» **Problem requirements**
Where does "ruler" occur in the listing? Copy every line that holds it.

» **Task data**
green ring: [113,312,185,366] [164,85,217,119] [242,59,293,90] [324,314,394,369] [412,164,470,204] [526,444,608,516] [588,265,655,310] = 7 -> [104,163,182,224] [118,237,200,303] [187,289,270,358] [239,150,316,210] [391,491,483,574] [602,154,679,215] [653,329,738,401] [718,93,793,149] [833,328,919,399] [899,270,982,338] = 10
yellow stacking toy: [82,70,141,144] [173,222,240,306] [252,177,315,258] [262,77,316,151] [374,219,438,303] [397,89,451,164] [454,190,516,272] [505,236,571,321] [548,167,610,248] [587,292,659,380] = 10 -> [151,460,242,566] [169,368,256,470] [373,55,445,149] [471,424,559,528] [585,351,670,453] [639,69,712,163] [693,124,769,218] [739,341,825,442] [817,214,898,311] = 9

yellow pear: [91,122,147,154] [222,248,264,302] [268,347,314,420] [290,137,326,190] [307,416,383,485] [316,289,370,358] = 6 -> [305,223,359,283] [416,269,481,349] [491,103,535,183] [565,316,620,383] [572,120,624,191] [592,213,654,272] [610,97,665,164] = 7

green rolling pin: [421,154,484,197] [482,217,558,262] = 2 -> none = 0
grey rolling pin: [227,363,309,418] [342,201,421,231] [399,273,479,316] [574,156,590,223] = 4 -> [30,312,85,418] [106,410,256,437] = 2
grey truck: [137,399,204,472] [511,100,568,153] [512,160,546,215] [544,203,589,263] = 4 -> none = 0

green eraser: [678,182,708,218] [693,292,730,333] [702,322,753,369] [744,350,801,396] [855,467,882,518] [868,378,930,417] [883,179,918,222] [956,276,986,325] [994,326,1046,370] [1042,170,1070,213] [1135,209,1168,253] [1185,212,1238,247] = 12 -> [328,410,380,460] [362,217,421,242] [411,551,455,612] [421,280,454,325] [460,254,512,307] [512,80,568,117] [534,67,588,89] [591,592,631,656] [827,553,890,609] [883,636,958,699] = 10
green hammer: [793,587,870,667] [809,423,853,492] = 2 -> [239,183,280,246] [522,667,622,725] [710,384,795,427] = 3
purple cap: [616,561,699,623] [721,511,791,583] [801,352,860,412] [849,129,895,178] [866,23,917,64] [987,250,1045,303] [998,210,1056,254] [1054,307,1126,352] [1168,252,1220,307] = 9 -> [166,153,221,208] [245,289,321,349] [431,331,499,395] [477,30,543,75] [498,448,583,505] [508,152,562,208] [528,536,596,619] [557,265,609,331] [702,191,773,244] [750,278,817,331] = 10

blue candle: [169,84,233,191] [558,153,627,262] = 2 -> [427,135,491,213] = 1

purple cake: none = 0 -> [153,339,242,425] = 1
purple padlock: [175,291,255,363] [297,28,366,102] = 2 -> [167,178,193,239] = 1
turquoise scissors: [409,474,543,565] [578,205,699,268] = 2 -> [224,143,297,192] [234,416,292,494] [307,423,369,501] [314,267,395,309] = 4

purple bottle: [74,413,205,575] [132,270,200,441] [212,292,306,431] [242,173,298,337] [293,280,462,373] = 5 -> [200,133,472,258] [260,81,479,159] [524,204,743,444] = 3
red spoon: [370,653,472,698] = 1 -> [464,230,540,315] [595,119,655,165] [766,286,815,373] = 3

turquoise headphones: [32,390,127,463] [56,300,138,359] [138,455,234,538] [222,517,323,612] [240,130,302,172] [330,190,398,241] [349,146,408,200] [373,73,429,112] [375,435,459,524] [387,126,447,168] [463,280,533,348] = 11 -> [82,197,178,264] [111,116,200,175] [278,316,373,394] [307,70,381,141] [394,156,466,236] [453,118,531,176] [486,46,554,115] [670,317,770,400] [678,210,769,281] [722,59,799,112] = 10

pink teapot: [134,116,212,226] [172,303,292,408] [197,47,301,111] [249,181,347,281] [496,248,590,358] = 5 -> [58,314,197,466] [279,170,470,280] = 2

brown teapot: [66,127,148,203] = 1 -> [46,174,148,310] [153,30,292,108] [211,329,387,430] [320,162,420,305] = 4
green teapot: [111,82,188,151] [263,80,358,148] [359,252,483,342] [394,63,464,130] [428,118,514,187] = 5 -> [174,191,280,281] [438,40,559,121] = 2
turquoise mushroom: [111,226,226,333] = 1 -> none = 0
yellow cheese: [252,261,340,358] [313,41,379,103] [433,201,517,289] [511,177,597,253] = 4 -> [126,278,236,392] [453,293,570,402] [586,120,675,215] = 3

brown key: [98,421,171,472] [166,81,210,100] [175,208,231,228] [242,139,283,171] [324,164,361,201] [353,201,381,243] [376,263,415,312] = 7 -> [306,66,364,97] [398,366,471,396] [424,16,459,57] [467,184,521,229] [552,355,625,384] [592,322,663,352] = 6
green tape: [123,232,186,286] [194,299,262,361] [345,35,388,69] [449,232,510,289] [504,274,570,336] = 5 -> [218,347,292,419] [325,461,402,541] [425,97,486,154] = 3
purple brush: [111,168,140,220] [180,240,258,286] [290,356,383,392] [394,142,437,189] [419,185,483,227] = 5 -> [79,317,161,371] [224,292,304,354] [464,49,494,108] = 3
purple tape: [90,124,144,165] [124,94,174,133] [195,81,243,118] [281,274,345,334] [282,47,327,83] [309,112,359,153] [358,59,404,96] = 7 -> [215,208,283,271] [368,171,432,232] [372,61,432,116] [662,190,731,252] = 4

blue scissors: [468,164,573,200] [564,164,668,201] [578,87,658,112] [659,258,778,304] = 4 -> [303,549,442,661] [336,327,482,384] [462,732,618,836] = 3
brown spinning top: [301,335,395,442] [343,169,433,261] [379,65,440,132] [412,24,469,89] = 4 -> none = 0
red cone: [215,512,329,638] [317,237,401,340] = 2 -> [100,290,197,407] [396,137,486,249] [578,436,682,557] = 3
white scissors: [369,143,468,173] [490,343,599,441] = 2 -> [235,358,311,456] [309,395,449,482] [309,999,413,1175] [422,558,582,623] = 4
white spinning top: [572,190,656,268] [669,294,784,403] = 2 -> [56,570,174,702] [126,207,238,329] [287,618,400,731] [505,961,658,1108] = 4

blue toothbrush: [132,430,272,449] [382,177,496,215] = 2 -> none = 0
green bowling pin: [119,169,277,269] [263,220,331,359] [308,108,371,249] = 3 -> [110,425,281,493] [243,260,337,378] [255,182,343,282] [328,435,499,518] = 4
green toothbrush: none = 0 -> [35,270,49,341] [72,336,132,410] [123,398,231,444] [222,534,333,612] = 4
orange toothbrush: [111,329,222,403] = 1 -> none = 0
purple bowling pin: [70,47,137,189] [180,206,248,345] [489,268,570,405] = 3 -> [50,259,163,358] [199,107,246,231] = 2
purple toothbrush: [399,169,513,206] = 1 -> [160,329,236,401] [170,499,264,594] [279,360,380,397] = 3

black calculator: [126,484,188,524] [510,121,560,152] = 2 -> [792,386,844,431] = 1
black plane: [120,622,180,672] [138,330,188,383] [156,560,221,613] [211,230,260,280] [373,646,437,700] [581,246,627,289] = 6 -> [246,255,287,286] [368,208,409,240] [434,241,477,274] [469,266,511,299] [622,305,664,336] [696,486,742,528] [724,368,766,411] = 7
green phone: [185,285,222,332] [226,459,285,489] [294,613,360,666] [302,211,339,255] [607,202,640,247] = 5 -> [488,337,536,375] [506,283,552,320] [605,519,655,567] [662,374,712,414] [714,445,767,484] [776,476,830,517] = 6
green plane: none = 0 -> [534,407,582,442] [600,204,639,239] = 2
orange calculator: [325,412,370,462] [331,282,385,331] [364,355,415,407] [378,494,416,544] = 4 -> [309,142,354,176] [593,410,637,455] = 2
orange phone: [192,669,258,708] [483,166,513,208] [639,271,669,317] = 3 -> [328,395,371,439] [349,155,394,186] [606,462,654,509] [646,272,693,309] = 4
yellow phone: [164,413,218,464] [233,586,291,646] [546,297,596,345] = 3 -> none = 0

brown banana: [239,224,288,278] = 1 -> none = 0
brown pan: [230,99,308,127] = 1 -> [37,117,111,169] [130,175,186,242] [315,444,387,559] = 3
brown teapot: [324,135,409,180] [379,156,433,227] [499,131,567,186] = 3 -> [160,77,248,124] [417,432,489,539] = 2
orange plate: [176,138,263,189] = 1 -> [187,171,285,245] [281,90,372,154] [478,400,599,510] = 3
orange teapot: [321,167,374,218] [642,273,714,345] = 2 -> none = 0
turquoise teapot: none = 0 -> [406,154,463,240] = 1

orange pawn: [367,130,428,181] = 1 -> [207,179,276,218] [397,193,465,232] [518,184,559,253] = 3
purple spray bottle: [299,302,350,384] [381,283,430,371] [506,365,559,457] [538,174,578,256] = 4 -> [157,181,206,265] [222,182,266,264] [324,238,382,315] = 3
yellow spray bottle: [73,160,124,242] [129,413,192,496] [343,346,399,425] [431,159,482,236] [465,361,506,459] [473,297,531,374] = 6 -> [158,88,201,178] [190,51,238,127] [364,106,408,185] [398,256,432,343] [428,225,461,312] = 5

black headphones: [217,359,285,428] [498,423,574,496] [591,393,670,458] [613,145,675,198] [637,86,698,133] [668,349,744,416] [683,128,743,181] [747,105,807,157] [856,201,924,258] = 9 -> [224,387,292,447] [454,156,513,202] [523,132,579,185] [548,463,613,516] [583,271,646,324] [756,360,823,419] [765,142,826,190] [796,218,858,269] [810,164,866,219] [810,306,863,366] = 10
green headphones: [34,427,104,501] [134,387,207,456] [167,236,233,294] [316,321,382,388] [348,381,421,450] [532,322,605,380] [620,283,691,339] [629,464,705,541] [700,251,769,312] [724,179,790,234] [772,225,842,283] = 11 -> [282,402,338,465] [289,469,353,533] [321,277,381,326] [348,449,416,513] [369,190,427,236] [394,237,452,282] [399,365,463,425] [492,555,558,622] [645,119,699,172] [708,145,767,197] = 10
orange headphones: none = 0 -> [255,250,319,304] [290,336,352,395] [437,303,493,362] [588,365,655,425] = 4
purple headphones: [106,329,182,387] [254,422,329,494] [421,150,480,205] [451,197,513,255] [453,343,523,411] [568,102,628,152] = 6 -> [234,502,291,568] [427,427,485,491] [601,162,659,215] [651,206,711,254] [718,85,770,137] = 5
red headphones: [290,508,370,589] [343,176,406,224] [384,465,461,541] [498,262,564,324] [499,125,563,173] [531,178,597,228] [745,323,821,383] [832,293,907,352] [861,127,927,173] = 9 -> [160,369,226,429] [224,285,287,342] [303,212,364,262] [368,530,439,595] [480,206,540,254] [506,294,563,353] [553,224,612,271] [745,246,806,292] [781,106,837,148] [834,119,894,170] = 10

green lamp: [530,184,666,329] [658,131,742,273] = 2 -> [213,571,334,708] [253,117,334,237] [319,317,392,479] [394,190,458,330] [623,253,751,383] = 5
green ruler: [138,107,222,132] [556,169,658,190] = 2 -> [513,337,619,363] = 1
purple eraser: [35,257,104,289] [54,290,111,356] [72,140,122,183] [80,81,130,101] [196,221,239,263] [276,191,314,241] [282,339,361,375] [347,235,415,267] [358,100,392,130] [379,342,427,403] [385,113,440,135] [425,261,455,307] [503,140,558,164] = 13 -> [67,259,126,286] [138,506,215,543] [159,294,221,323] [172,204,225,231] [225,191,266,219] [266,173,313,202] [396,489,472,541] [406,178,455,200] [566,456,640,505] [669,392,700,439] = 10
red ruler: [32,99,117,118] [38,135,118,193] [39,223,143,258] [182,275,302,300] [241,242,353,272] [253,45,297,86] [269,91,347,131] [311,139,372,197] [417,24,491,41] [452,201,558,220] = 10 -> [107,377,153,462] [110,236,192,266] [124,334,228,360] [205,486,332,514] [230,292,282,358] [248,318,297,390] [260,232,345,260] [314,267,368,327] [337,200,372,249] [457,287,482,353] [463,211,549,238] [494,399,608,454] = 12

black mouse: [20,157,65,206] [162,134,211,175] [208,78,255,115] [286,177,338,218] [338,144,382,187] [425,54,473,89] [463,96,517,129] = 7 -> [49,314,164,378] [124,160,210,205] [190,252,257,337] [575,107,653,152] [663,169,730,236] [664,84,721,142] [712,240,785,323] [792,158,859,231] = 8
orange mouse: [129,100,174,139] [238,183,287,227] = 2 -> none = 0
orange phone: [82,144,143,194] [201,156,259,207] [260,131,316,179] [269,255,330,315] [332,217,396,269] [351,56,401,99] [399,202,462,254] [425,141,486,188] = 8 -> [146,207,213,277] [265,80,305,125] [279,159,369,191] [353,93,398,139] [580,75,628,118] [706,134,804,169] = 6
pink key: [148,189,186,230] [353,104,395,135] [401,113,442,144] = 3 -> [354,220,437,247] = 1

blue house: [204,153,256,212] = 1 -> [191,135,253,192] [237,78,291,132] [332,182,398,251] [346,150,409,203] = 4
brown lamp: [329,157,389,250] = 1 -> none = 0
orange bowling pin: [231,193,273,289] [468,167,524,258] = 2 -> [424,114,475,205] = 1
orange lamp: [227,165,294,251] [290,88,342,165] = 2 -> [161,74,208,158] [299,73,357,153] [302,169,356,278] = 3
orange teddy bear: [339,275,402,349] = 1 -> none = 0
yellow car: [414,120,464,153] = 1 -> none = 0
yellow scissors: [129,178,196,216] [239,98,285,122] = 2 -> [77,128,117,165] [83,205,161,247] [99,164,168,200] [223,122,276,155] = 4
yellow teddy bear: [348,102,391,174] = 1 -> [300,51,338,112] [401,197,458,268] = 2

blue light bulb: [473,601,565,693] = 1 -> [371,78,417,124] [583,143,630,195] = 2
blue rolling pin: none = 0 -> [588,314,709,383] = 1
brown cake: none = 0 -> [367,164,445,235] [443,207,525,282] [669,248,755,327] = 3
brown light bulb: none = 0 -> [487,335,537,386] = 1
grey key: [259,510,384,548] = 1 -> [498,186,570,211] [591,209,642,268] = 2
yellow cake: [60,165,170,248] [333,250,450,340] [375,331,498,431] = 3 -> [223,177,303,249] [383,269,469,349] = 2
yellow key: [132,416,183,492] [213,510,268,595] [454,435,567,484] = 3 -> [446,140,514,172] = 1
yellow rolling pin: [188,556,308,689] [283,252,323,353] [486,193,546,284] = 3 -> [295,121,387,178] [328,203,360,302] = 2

» **Answer space**
green ruler: [138,107,222,132] [556,169,658,190] = 2 -> [513,337,619,363] = 1
red ruler: [32,99,117,118] [38,135,118,193] [39,223,143,258] [182,275,302,300] [241,242,353,272] [253,45,297,86] [269,91,347,131] [311,139,372,197] [417,24,491,41] [452,201,558,220] = 10 -> [107,377,153,462] [110,236,192,266] [124,334,228,360] [205,486,332,514] [230,292,282,358] [248,318,297,390] [260,232,345,260] [314,267,368,327] [337,200,372,249] [457,287,482,353] [463,211,549,238] [494,399,608,454] = 12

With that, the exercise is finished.